EXERCISE
Please find every line below that includes "brown" and report how many there are. Nothing else is needed.

RECORDS SUPPLIED
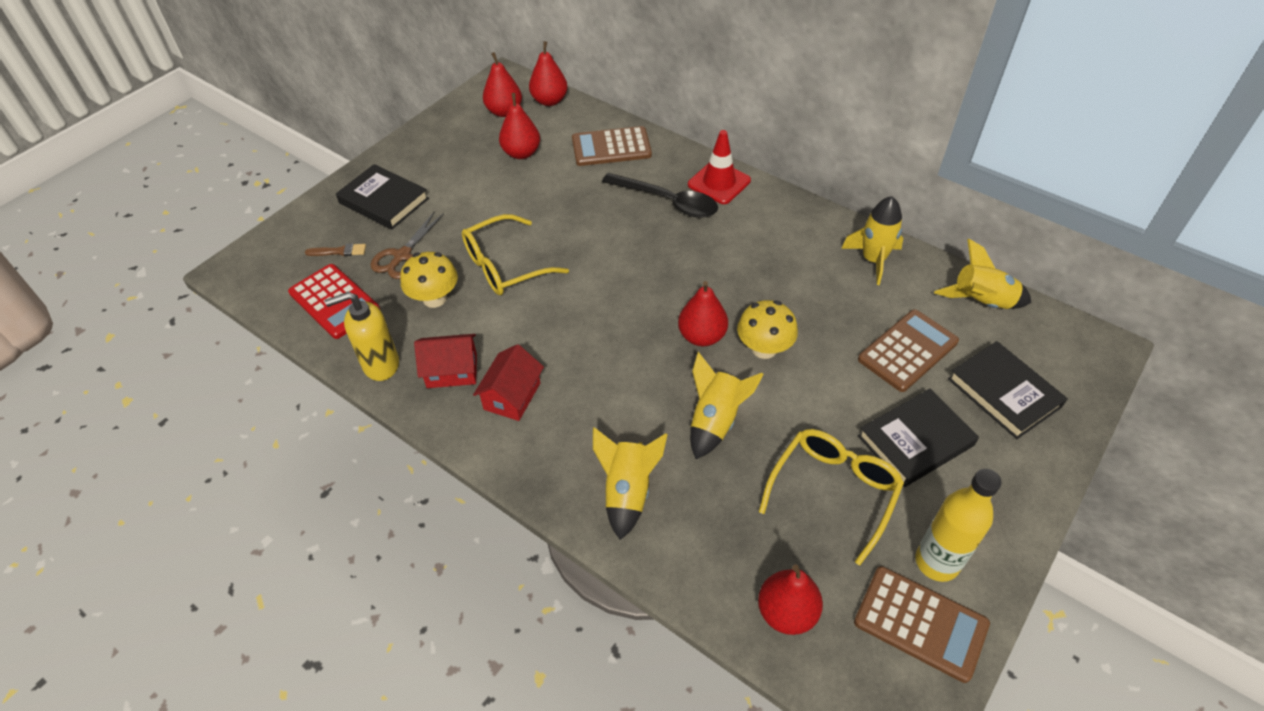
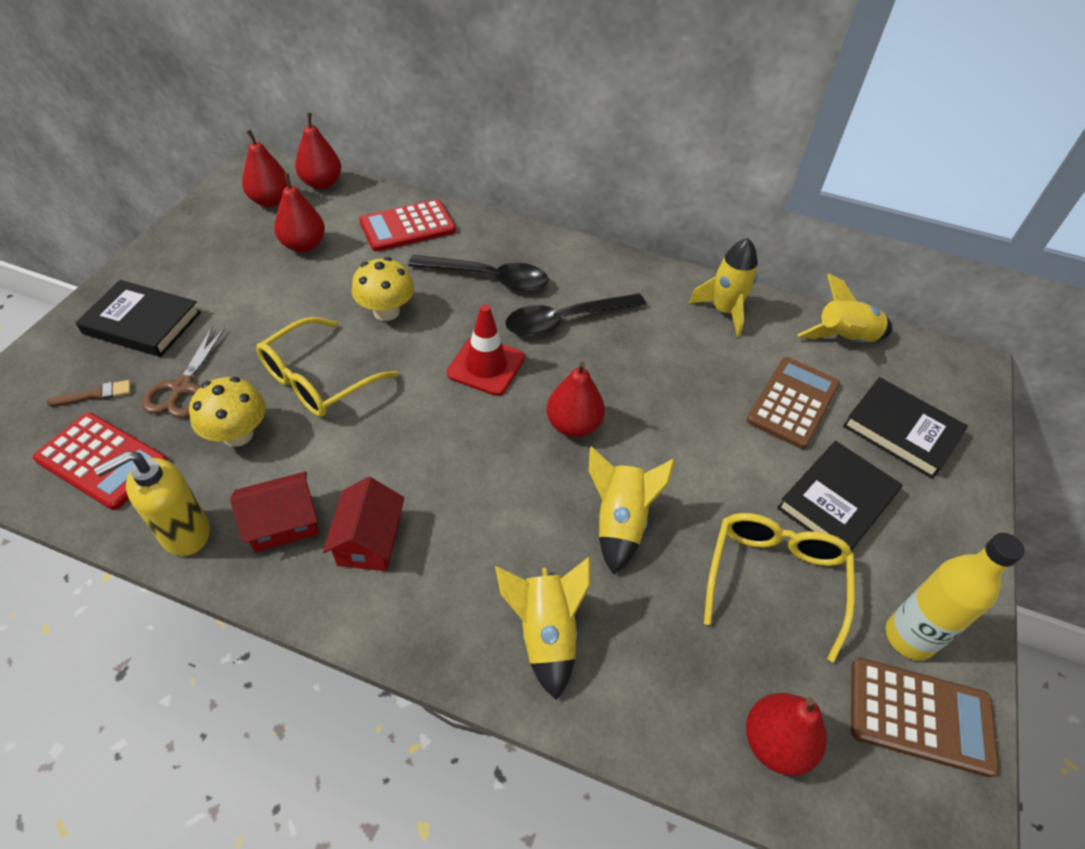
camera: 20 degrees left, 0 degrees up
(611, 147) = (407, 226): brown calculator -> red calculator
(719, 183) = (538, 250): red traffic cone -> red traffic cone (486, 366)
(723, 247) = (565, 320): none -> black spoon
(764, 348) = (645, 427): yellow mushroom -> yellow mushroom (386, 311)

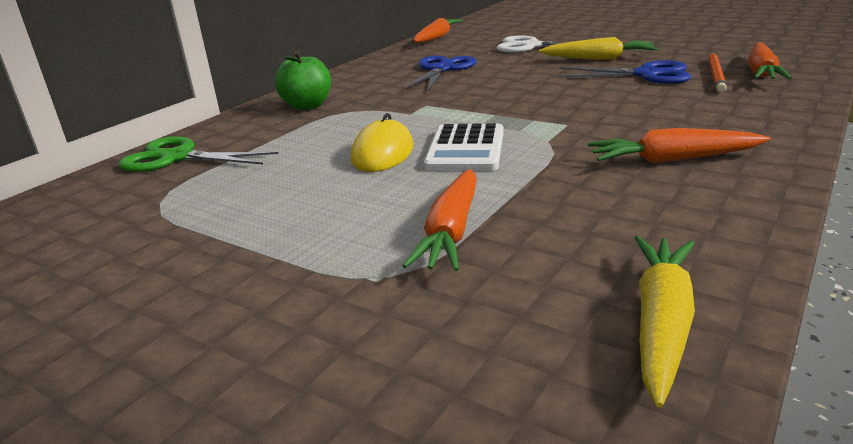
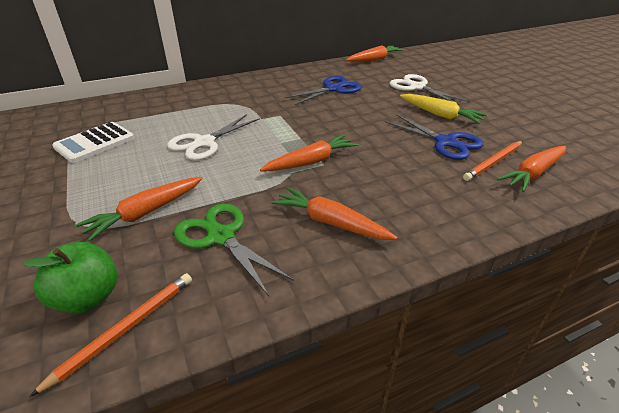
camera: 30 degrees right, 10 degrees up
(176, 157) = (127, 106): green scissors -> green scissors (221, 236)
(307, 106) = (226, 92): green apple -> green apple (88, 297)
(383, 153) = (204, 143): yellow mouse -> white scissors
(466, 149) = (243, 159): white calculator -> white calculator (95, 143)
(550, 127) = (311, 162): none -> orange carrot
(661, 323) = (125, 329): yellow carrot -> orange pencil

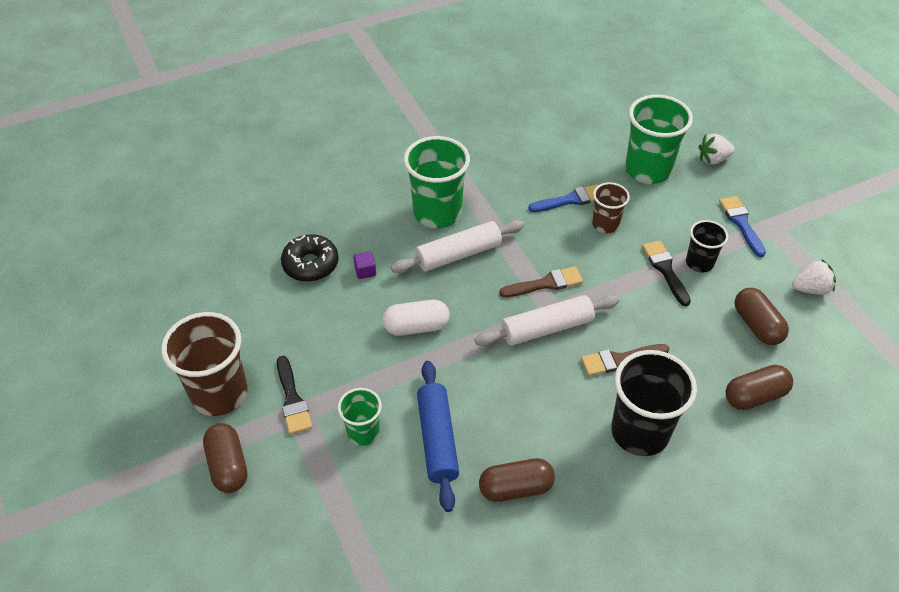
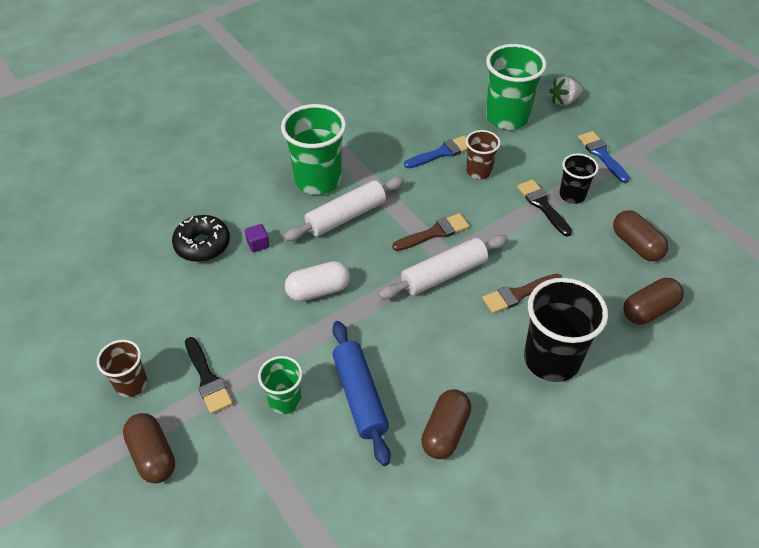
camera: 10 degrees left, 0 degrees up
(219, 393) = (131, 384): brown cup -> brown cup, size x0.56
(516, 488) = (445, 432): brown capsule -> brown capsule turned 45 degrees counterclockwise
(810, 289) = (676, 206): white strawberry -> none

RESULT OF THIS EXERCISE
3